--- Start of DATA IN THIS EXERCISE ---
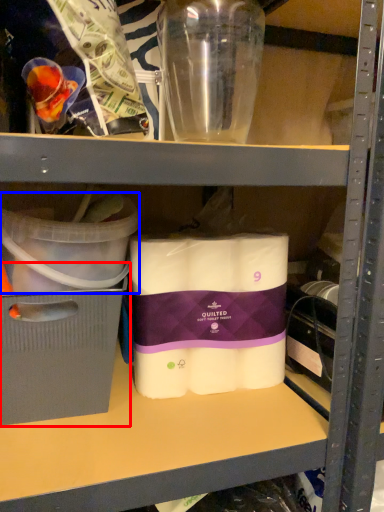
Question: Which object is closer to the camera taking this photo, storage box (highlighted by a red box) or storage box (highlighted by a blue box)?

Choices:
 (A) storage box
 (B) storage box

Answer: (B)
--- End of DATA IN THIS EXERCISE ---
Arrange the lines of these rows as a numbered list, leaving out blank lines and the picture.

■ FINISHED TASK ■
1. Question: Which object is closer to the camera taking this photo, storage box (highlighted by a red box) or storage box (highlighted by a blue box)?
2. Choices:
3.  (A) storage box
4.  (B) storage box
5. Answer: (B)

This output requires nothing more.